**Records for the exercise**
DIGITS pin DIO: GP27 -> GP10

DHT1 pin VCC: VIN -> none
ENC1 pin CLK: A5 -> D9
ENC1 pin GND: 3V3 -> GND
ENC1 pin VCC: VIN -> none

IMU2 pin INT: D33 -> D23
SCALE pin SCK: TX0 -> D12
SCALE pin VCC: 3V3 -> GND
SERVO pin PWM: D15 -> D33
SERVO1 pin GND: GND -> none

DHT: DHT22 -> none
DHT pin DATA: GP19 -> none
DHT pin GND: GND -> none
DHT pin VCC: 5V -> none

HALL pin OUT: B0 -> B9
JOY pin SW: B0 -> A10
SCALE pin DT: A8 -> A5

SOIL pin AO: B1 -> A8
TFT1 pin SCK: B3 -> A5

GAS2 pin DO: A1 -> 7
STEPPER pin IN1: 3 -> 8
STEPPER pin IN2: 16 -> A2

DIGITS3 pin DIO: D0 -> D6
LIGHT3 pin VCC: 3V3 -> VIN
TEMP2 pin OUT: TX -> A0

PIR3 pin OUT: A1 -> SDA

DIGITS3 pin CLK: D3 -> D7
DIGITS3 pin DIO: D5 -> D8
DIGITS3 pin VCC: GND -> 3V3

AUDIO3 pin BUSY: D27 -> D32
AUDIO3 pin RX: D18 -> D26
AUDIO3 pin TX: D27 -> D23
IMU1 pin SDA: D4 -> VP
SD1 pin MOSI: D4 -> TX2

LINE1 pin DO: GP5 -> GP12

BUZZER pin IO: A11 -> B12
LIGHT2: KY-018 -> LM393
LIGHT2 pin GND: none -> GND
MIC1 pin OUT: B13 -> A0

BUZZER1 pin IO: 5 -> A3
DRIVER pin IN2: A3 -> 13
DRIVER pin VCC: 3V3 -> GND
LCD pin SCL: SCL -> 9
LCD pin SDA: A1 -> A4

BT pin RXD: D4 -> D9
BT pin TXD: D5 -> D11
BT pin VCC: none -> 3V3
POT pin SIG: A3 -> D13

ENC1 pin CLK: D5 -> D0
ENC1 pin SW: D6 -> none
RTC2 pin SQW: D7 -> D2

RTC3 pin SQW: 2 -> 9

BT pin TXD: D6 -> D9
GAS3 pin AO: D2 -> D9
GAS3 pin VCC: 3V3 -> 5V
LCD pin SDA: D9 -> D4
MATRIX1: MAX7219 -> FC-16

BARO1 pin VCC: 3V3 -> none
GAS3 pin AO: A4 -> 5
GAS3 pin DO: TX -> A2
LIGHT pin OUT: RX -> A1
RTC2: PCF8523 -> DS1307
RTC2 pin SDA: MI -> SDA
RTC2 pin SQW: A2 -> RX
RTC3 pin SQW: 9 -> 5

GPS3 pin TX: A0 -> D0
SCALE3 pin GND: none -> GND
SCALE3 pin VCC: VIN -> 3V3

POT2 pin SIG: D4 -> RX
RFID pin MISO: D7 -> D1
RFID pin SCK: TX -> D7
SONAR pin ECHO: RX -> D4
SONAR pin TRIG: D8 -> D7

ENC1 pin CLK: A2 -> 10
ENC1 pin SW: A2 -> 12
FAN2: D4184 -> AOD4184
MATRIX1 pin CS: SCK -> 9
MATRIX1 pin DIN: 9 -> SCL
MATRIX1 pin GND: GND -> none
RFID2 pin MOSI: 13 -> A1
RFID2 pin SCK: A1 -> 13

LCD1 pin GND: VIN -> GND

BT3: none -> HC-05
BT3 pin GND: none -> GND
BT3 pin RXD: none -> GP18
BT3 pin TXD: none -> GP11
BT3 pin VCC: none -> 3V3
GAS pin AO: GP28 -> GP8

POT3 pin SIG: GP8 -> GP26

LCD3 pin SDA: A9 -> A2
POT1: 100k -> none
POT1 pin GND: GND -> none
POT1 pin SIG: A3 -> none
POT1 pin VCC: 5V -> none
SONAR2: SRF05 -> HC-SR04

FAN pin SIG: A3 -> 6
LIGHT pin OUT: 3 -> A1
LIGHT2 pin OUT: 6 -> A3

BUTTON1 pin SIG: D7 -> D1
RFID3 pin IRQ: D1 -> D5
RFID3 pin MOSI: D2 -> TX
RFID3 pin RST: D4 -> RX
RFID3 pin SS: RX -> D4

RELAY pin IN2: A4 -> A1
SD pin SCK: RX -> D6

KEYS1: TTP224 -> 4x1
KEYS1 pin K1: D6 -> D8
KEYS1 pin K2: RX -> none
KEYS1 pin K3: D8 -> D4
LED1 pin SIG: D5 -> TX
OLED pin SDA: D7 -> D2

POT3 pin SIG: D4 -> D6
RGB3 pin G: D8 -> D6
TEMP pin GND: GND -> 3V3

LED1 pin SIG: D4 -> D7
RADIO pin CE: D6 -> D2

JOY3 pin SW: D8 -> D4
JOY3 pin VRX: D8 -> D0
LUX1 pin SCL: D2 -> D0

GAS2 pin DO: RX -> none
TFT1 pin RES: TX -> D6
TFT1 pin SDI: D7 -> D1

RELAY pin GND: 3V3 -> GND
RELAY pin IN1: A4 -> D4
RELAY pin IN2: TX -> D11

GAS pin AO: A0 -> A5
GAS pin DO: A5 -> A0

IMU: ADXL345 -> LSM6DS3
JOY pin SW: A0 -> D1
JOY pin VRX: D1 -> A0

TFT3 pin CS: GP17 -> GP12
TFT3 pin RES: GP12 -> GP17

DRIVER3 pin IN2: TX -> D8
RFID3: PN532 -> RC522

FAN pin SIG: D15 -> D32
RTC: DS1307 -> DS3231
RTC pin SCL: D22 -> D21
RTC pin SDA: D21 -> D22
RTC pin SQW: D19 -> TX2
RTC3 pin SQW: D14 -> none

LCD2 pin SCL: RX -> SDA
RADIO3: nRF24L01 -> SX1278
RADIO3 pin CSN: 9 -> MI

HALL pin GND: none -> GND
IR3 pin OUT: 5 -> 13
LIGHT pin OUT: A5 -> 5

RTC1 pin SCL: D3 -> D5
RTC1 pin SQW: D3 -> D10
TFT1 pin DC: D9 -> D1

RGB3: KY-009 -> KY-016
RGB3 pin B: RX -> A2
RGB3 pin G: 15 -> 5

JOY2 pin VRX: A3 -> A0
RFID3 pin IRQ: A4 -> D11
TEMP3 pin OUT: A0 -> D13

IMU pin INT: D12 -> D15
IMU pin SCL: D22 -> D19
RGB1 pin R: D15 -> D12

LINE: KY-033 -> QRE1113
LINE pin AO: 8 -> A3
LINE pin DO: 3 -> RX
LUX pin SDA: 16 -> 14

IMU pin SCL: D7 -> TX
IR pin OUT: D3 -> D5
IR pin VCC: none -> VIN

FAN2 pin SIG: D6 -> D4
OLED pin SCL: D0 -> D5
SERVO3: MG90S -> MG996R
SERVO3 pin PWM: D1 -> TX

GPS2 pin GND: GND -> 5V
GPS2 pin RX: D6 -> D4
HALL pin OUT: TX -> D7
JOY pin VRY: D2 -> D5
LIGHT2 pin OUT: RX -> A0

**Problem requirements**
Give back every line from the beginning of the records through the line holding "ENC1 pin SW: A2 -> 12", exactly as it reads, and leave out the rest.

**Response box**
DIGITS pin DIO: GP27 -> GP10

DHT1 pin VCC: VIN -> none
ENC1 pin CLK: A5 -> D9
ENC1 pin GND: 3V3 -> GND
ENC1 pin VCC: VIN -> none

IMU2 pin INT: D33 -> D23
SCALE pin SCK: TX0 -> D12
SCALE pin VCC: 3V3 -> GND
SERVO pin PWM: D15 -> D33
SERVO1 pin GND: GND -> none

DHT: DHT22 -> none
DHT pin DATA: GP19 -> none
DHT pin GND: GND -> none
DHT pin VCC: 5V -> none

HALL pin OUT: B0 -> B9
JOY pin SW: B0 -> A10
SCALE pin DT: A8 -> A5

SOIL pin AO: B1 -> A8
TFT1 pin SCK: B3 -> A5

GAS2 pin DO: A1 -> 7
STEPPER pin IN1: 3 -> 8
STEPPER pin IN2: 16 -> A2

DIGITS3 pin DIO: D0 -> D6
LIGHT3 pin VCC: 3V3 -> VIN
TEMP2 pin OUT: TX -> A0

PIR3 pin OUT: A1 -> SDA

DIGITS3 pin CLK: D3 -> D7
DIGITS3 pin DIO: D5 -> D8
DIGITS3 pin VCC: GND -> 3V3

AUDIO3 pin BUSY: D27 -> D32
AUDIO3 pin RX: D18 -> D26
AUDIO3 pin TX: D27 -> D23
IMU1 pin SDA: D4 -> VP
SD1 pin MOSI: D4 -> TX2

LINE1 pin DO: GP5 -> GP12

BUZZER pin IO: A11 -> B12
LIGHT2: KY-018 -> LM393
LIGHT2 pin GND: none -> GND
MIC1 pin OUT: B13 -> A0

BUZZER1 pin IO: 5 -> A3
DRIVER pin IN2: A3 -> 13
DRIVER pin VCC: 3V3 -> GND
LCD pin SCL: SCL -> 9
LCD pin SDA: A1 -> A4

BT pin RXD: D4 -> D9
BT pin TXD: D5 -> D11
BT pin VCC: none -> 3V3
POT pin SIG: A3 -> D13

ENC1 pin CLK: D5 -> D0
ENC1 pin SW: D6 -> none
RTC2 pin SQW: D7 -> D2

RTC3 pin SQW: 2 -> 9

BT pin TXD: D6 -> D9
GAS3 pin AO: D2 -> D9
GAS3 pin VCC: 3V3 -> 5V
LCD pin SDA: D9 -> D4
MATRIX1: MAX7219 -> FC-16

BARO1 pin VCC: 3V3 -> none
GAS3 pin AO: A4 -> 5
GAS3 pin DO: TX -> A2
LIGHT pin OUT: RX -> A1
RTC2: PCF8523 -> DS1307
RTC2 pin SDA: MI -> SDA
RTC2 pin SQW: A2 -> RX
RTC3 pin SQW: 9 -> 5

GPS3 pin TX: A0 -> D0
SCALE3 pin GND: none -> GND
SCALE3 pin VCC: VIN -> 3V3

POT2 pin SIG: D4 -> RX
RFID pin MISO: D7 -> D1
RFID pin SCK: TX -> D7
SONAR pin ECHO: RX -> D4
SONAR pin TRIG: D8 -> D7

ENC1 pin CLK: A2 -> 10
ENC1 pin SW: A2 -> 12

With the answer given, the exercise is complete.